**Prompt:** From the first line to the last, print the data exactly as written.

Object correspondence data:
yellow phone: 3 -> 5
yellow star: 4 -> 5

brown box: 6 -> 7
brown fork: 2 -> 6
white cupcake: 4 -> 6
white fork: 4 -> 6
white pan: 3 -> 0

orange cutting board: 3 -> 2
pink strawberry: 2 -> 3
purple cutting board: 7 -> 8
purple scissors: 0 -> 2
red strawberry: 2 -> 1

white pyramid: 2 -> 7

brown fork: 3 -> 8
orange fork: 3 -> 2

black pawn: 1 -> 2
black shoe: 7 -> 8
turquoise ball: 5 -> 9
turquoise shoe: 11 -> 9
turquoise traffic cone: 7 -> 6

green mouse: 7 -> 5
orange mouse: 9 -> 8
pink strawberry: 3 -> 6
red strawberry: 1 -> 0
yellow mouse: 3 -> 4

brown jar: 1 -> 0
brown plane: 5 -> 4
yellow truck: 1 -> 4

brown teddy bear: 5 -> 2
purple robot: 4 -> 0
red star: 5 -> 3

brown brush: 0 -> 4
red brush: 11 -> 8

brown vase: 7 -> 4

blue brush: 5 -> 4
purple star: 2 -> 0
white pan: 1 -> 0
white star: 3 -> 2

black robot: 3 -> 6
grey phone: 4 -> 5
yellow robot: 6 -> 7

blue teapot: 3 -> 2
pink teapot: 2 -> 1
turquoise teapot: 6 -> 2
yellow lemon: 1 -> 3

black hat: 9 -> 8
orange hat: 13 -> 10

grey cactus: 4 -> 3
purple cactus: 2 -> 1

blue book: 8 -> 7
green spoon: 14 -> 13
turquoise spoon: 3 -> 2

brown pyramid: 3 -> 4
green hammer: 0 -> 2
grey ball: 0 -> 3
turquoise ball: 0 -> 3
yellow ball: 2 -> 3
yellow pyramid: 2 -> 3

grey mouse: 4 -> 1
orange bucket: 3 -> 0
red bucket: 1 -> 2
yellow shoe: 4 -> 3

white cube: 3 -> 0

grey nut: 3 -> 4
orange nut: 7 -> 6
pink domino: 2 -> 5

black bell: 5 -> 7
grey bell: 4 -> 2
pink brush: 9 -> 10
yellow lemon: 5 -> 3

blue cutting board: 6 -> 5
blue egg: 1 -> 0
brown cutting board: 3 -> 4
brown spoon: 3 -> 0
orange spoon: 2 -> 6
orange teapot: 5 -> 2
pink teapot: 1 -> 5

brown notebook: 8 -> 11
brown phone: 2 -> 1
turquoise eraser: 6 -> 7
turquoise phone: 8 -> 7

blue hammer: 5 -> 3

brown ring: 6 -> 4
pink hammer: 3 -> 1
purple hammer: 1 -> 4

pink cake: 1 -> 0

**Expected answer:**
yellow phone: 3 -> 5
yellow star: 4 -> 5

brown box: 6 -> 7
brown fork: 2 -> 6
white cupcake: 4 -> 6
white fork: 4 -> 6
white pan: 3 -> 0

orange cutting board: 3 -> 2
pink strawberry: 2 -> 3
purple cutting board: 7 -> 8
purple scissors: 0 -> 2
red strawberry: 2 -> 1

white pyramid: 2 -> 7

brown fork: 3 -> 8
orange fork: 3 -> 2

black pawn: 1 -> 2
black shoe: 7 -> 8
turquoise ball: 5 -> 9
turquoise shoe: 11 -> 9
turquoise traffic cone: 7 -> 6

green mouse: 7 -> 5
orange mouse: 9 -> 8
pink strawberry: 3 -> 6
red strawberry: 1 -> 0
yellow mouse: 3 -> 4

brown jar: 1 -> 0
brown plane: 5 -> 4
yellow truck: 1 -> 4

brown teddy bear: 5 -> 2
purple robot: 4 -> 0
red star: 5 -> 3

brown brush: 0 -> 4
red brush: 11 -> 8

brown vase: 7 -> 4

blue brush: 5 -> 4
purple star: 2 -> 0
white pan: 1 -> 0
white star: 3 -> 2

black robot: 3 -> 6
grey phone: 4 -> 5
yellow robot: 6 -> 7

blue teapot: 3 -> 2
pink teapot: 2 -> 1
turquoise teapot: 6 -> 2
yellow lemon: 1 -> 3

black hat: 9 -> 8
orange hat: 13 -> 10

grey cactus: 4 -> 3
purple cactus: 2 -> 1

blue book: 8 -> 7
green spoon: 14 -> 13
turquoise spoon: 3 -> 2

brown pyramid: 3 -> 4
green hammer: 0 -> 2
grey ball: 0 -> 3
turquoise ball: 0 -> 3
yellow ball: 2 -> 3
yellow pyramid: 2 -> 3

grey mouse: 4 -> 1
orange bucket: 3 -> 0
red bucket: 1 -> 2
yellow shoe: 4 -> 3

white cube: 3 -> 0

grey nut: 3 -> 4
orange nut: 7 -> 6
pink domino: 2 -> 5

black bell: 5 -> 7
grey bell: 4 -> 2
pink brush: 9 -> 10
yellow lemon: 5 -> 3

blue cutting board: 6 -> 5
blue egg: 1 -> 0
brown cutting board: 3 -> 4
brown spoon: 3 -> 0
orange spoon: 2 -> 6
orange teapot: 5 -> 2
pink teapot: 1 -> 5

brown notebook: 8 -> 11
brown phone: 2 -> 1
turquoise eraser: 6 -> 7
turquoise phone: 8 -> 7

blue hammer: 5 -> 3

brown ring: 6 -> 4
pink hammer: 3 -> 1
purple hammer: 1 -> 4

pink cake: 1 -> 0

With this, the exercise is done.